What is needed: Starting at the line below that contains "beaker | 419,81" and ending at the line that contains "camera: 95 degrees right, 5 degrees down", retype each line exactly as it stands, but omit the pictures.
** Opening Record extracts block **
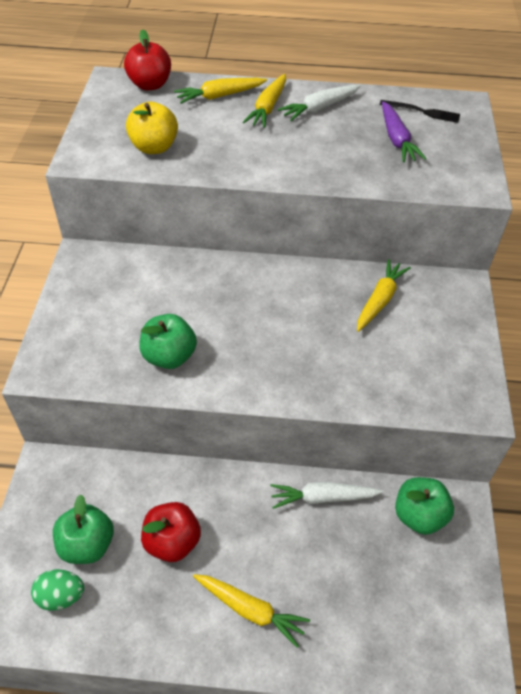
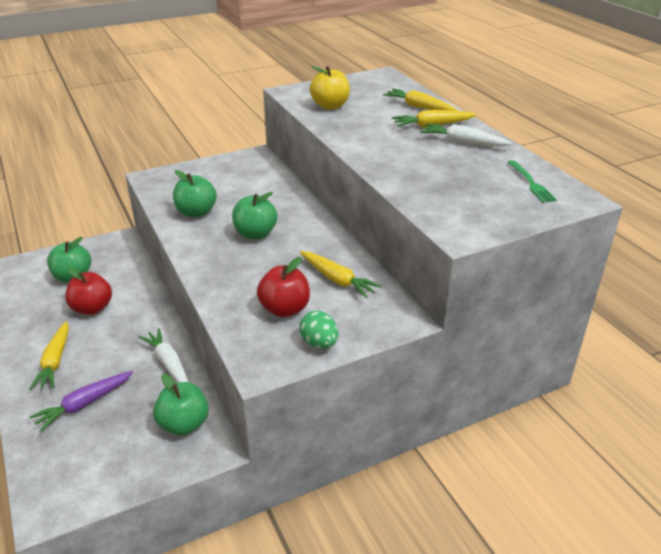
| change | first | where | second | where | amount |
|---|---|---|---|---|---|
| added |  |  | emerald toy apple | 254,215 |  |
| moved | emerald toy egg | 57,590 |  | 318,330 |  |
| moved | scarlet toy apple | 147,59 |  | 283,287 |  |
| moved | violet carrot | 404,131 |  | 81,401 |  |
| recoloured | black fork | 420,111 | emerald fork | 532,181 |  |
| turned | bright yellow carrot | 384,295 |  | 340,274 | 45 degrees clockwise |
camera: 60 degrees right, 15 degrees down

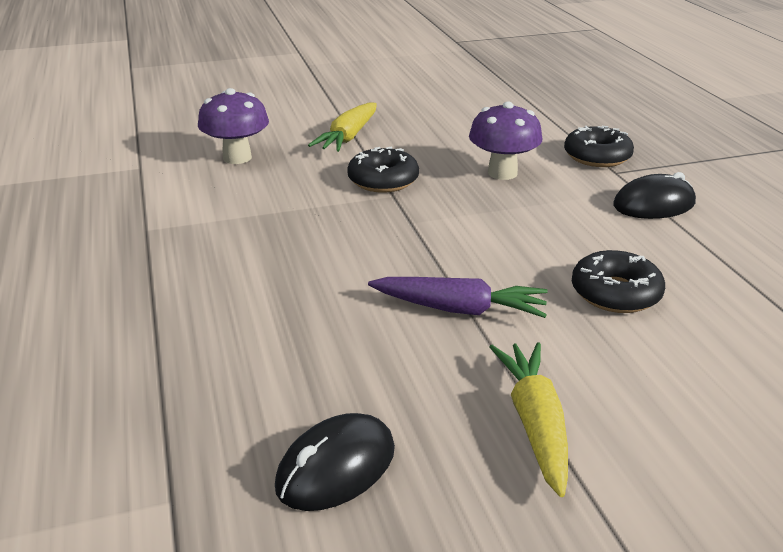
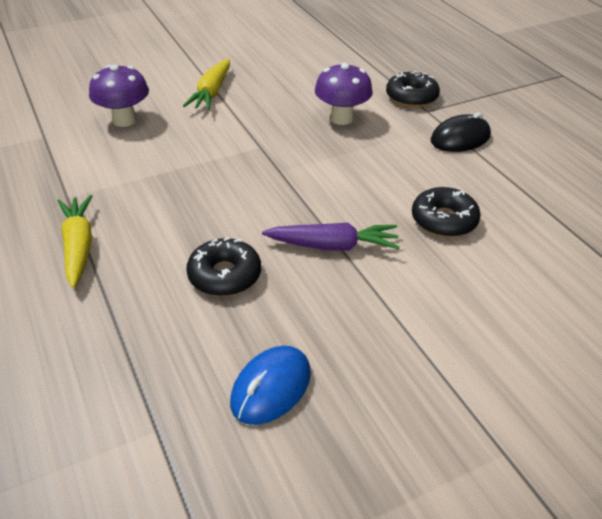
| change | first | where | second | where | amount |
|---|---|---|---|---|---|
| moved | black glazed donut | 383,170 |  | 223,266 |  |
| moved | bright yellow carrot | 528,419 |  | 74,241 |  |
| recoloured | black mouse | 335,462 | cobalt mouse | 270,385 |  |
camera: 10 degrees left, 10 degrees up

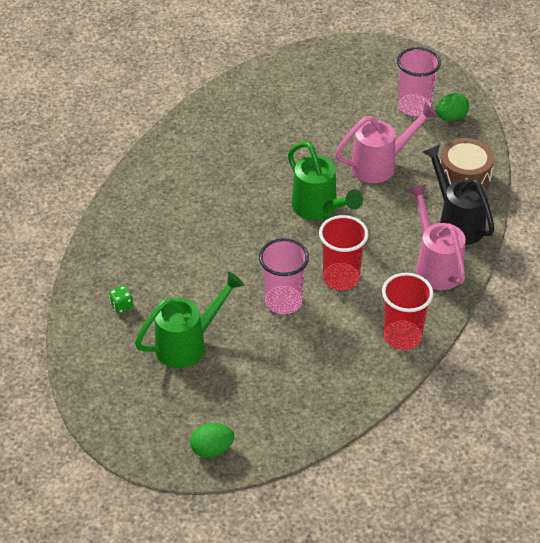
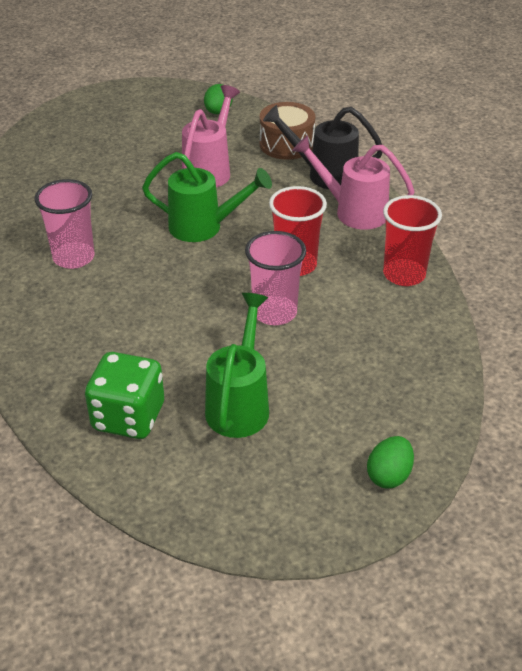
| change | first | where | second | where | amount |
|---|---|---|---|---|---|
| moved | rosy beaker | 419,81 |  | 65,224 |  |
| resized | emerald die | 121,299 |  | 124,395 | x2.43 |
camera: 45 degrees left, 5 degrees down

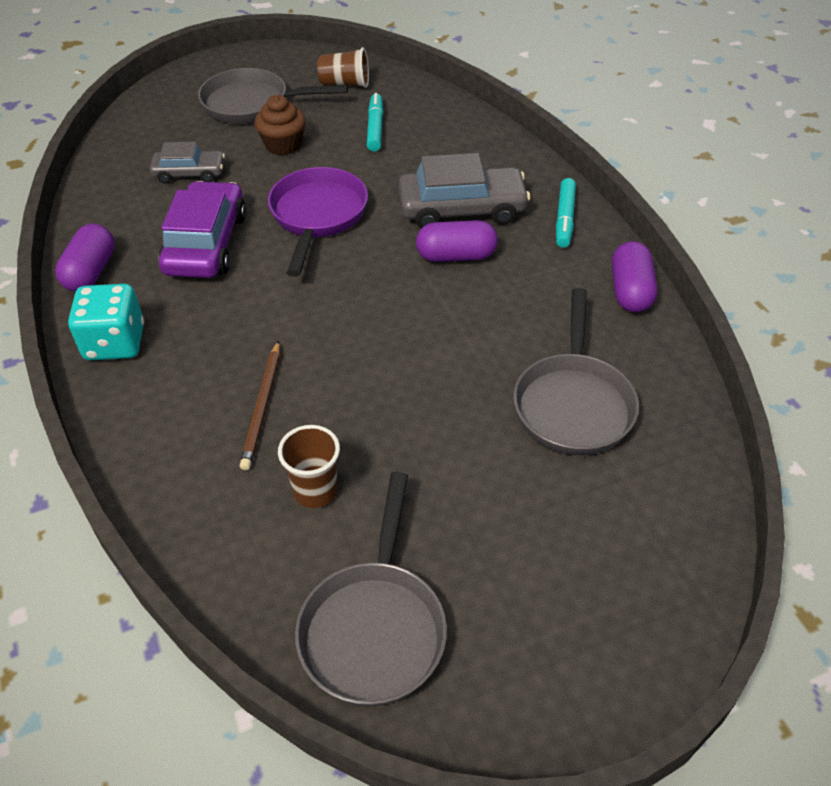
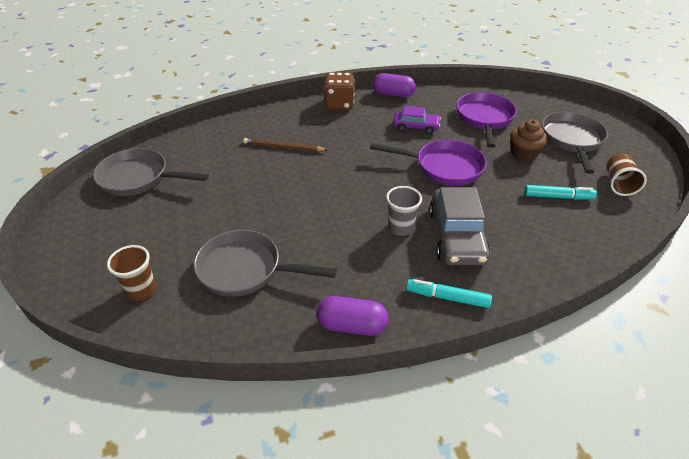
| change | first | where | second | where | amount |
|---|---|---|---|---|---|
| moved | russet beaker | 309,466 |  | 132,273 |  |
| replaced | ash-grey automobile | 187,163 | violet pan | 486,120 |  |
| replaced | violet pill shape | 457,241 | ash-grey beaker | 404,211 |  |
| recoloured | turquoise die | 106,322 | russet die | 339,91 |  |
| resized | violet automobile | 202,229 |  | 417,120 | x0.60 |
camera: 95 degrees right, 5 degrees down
** Closing Record extracts block **
** Opening Record extracts block **
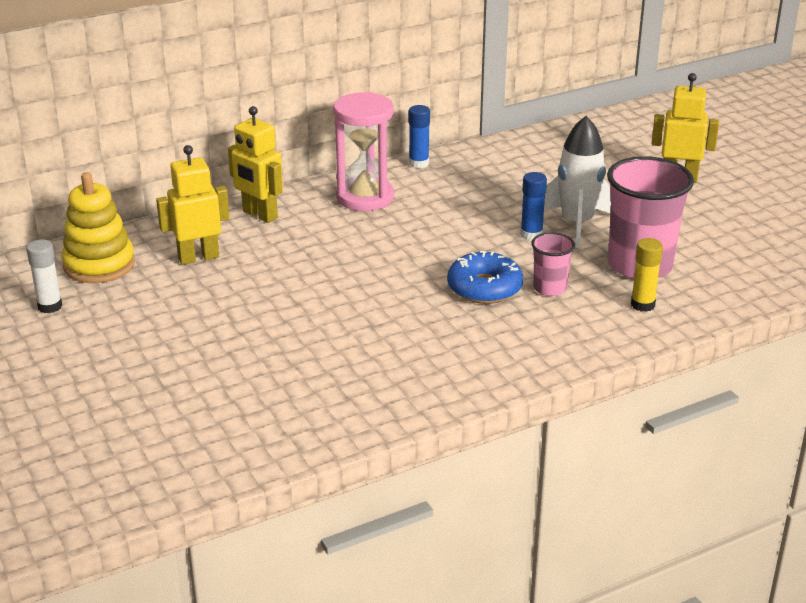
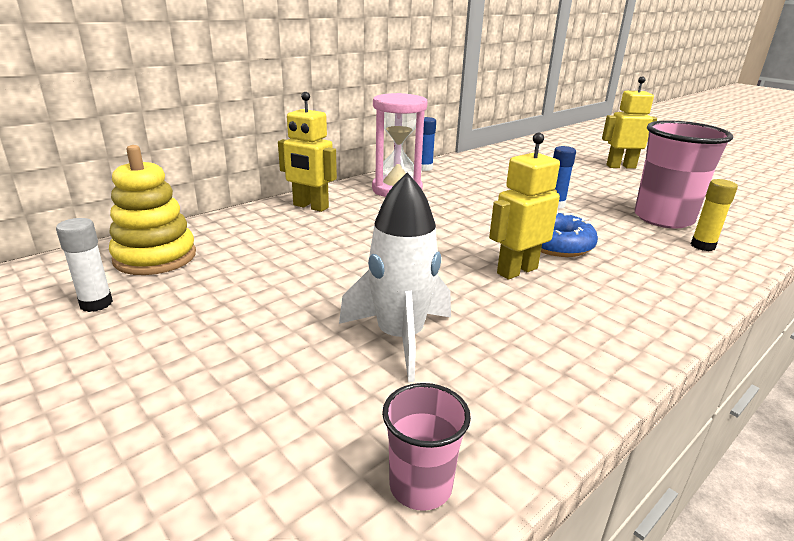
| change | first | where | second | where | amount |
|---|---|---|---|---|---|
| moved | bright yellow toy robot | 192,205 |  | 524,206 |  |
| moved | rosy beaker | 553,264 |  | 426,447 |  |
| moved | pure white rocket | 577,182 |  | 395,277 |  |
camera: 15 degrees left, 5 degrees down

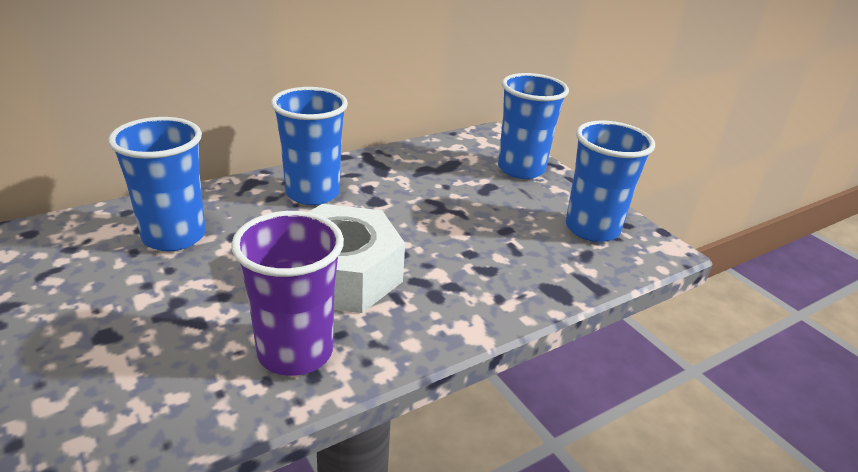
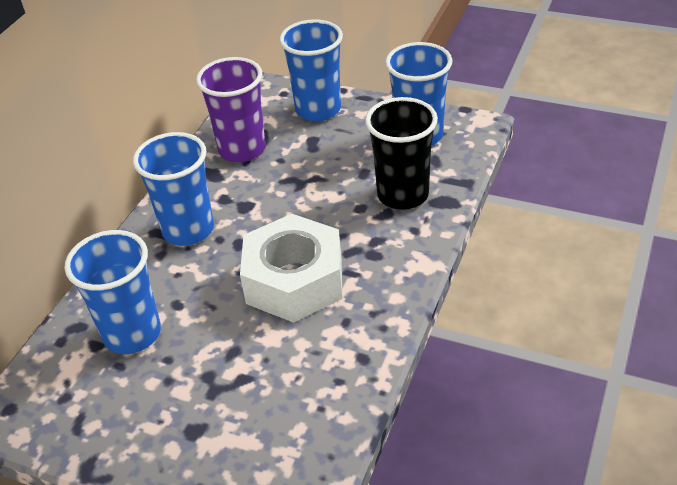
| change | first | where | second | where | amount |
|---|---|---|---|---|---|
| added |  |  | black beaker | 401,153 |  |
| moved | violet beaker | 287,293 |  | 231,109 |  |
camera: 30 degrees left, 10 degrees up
** Closing Record extracts block **
** Opening Record extracts block **
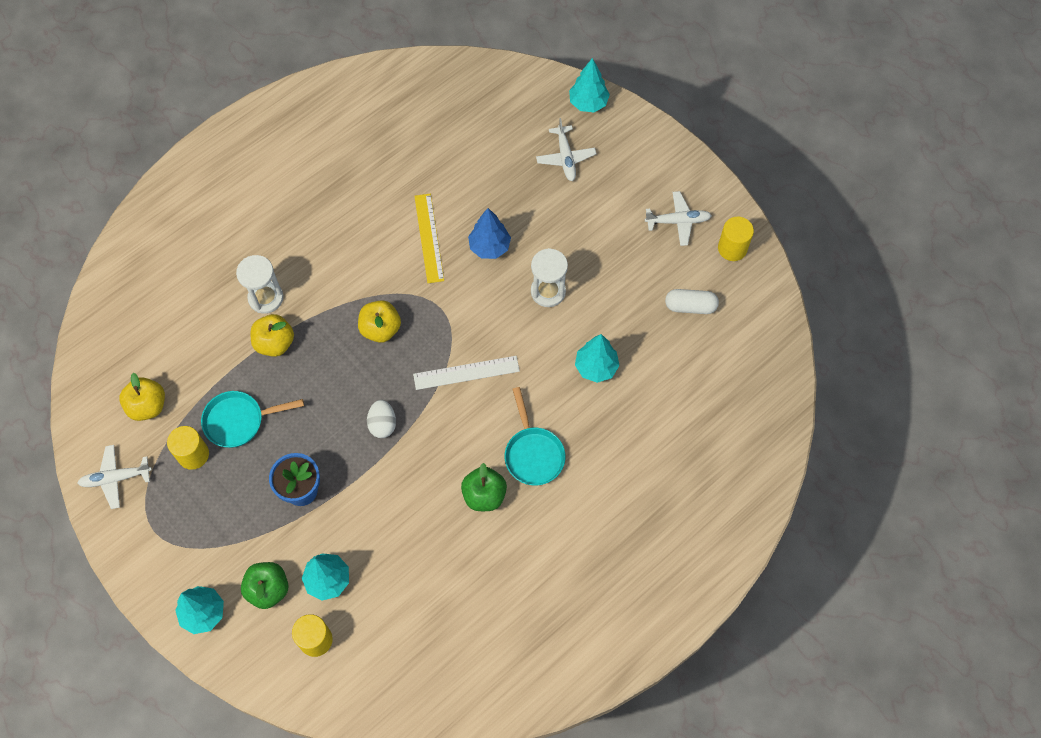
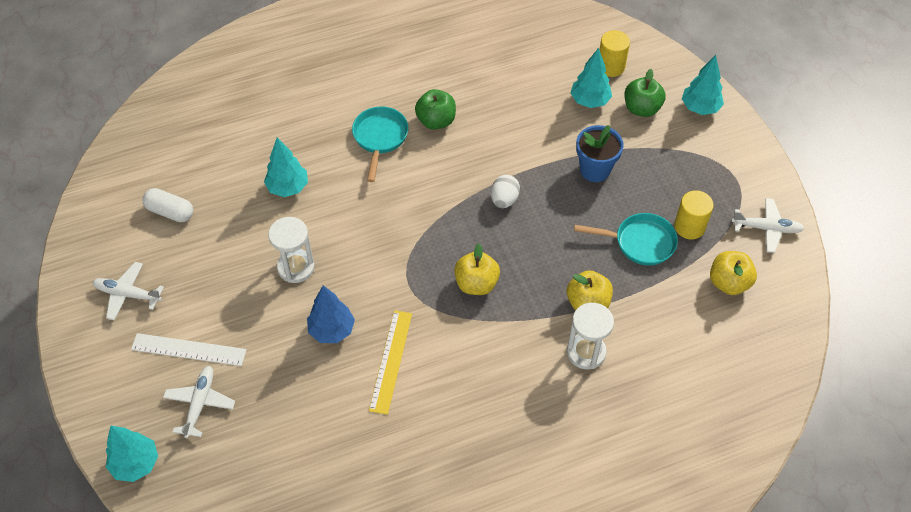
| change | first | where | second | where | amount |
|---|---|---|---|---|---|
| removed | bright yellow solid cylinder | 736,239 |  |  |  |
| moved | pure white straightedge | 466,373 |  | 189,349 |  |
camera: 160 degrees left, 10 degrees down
** Closing Record extracts block **
Output of the exercise:
| moved | rosy beaker | 419,81 |  | 65,224 |  |
| resized | emerald die | 121,299 |  | 124,395 | x2.43 |
camera: 45 degrees left, 5 degrees down

| change | first | where | second | where | amount |
|---|---|---|---|---|---|
| moved | russet beaker | 309,466 |  | 132,273 |  |
| replaced | ash-grey automobile | 187,163 | violet pan | 486,120 |  |
| replaced | violet pill shape | 457,241 | ash-grey beaker | 404,211 |  |
| recoloured | turquoise die | 106,322 | russet die | 339,91 |  |
| resized | violet automobile | 202,229 |  | 417,120 | x0.60 |
camera: 95 degrees right, 5 degrees down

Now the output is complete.